*TASK GOAL:* Please quote only the lines that start at the one with "dishwasher: (304, 162) -> (552, 180), moved" and go on to the last line of the data, both ends kept.

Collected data
◆ ◆ ◆ ◆ ◆

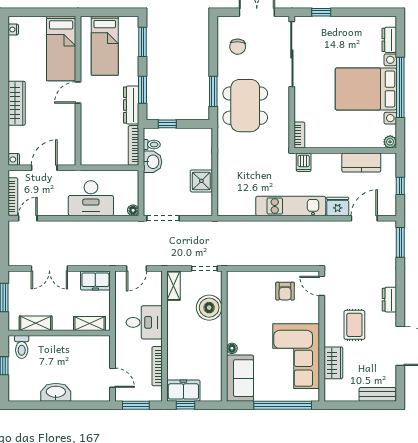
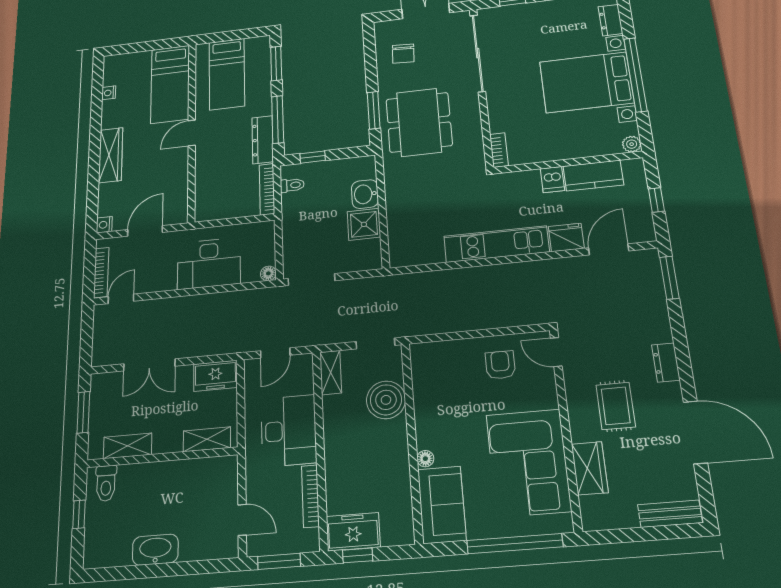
nightstand: (13, 29) -> (109, 93), moved
window: (142, 90) -> (278, 119), width x1.44
washbasin: (152, 162) -> (365, 194), moved, turned 180
dishwasher: (304, 162) -> (552, 180), moved
armchair: (285, 291) -> (500, 365), turned 180
desk: (144, 322) -> (289, 431), width x1.37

◆ ◆ ◆ ◆ ◆

*EXERCISE ANSWER:*
dishwasher: (304, 162) -> (552, 180), moved
armchair: (285, 291) -> (500, 365), turned 180
desk: (144, 322) -> (289, 431), width x1.37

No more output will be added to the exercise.